# Consigne
Recopiez à l'identique toutes les lignes des enregistrements ci-dessous. N'incluez pas les images dans la reproduction.
***
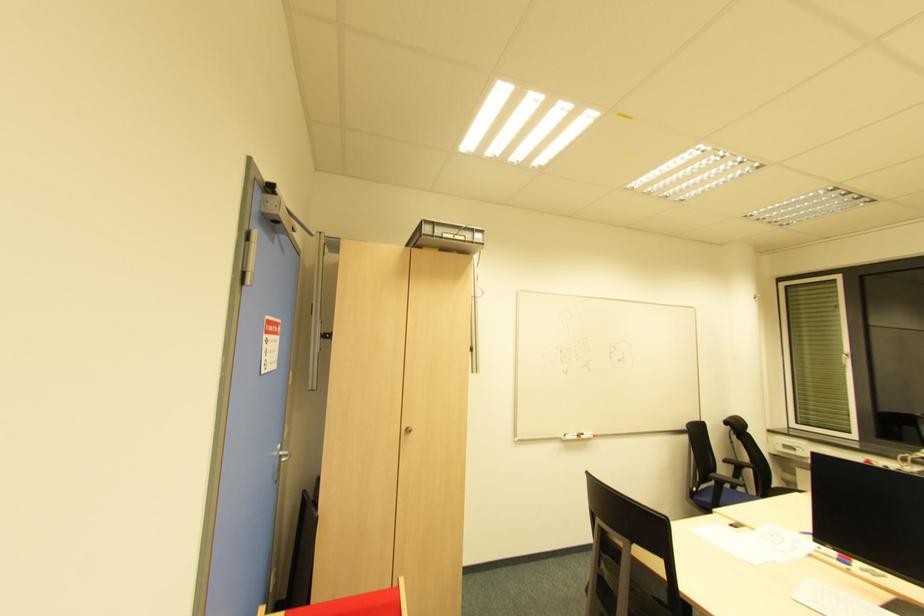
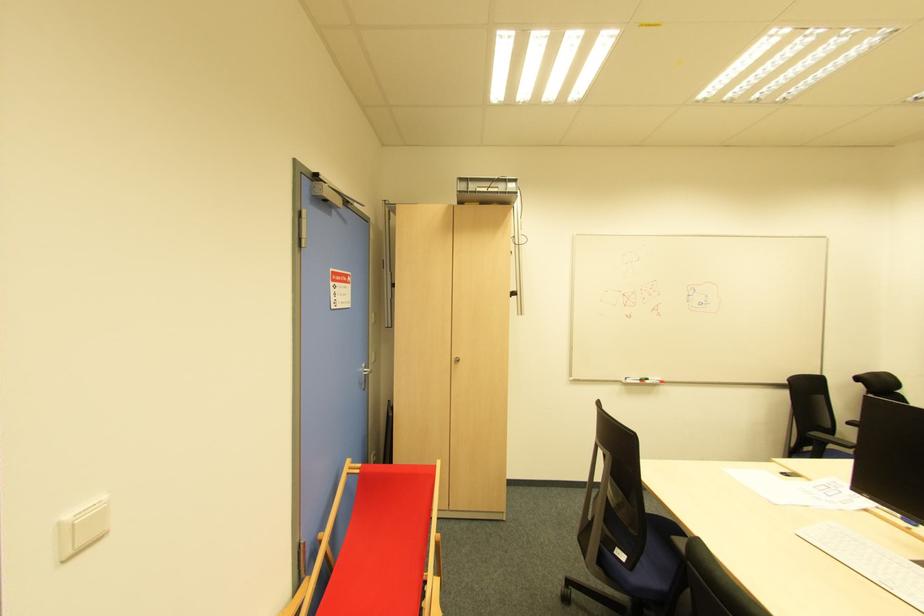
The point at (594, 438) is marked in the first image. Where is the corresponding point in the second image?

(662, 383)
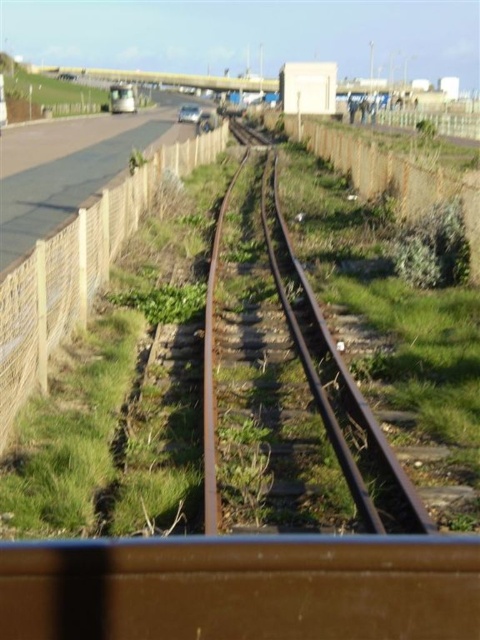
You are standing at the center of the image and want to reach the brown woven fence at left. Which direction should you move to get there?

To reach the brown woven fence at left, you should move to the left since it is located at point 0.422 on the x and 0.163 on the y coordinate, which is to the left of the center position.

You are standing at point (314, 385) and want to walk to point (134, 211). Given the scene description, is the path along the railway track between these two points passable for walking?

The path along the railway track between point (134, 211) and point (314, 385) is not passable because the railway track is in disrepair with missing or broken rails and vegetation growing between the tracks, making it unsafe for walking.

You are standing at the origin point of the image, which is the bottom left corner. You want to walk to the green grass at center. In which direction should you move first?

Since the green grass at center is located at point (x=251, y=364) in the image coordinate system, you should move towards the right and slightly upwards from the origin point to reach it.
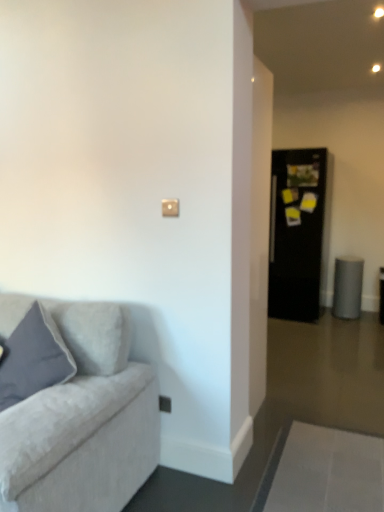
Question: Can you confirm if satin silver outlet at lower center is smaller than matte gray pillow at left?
***
# Sortie de l'exercice
The point at (594, 438) is marked in the first image. Where is the corresponding point in the second image?

(662, 383)
You are standing at the center of the image and want to reach the brown woven fence at left. Which direction should you move to get there?

To reach the brown woven fence at left, you should move to the left since it is located at point 0.422 on the x and 0.163 on the y coordinate, which is to the left of the center position.

You are standing at point (314, 385) and want to walk to point (134, 211). Given the scene description, is the path along the railway track between these two points passable for walking?

The path along the railway track between point (134, 211) and point (314, 385) is not passable because the railway track is in disrepair with missing or broken rails and vegetation growing between the tracks, making it unsafe for walking.

You are standing at the origin point of the image, which is the bottom left corner. You want to walk to the green grass at center. In which direction should you move first?

Since the green grass at center is located at point (x=251, y=364) in the image coordinate system, you should move towards the right and slightly upwards from the origin point to reach it.
Question: Can you confirm if satin silver outlet at lower center is smaller than matte gray pillow at left?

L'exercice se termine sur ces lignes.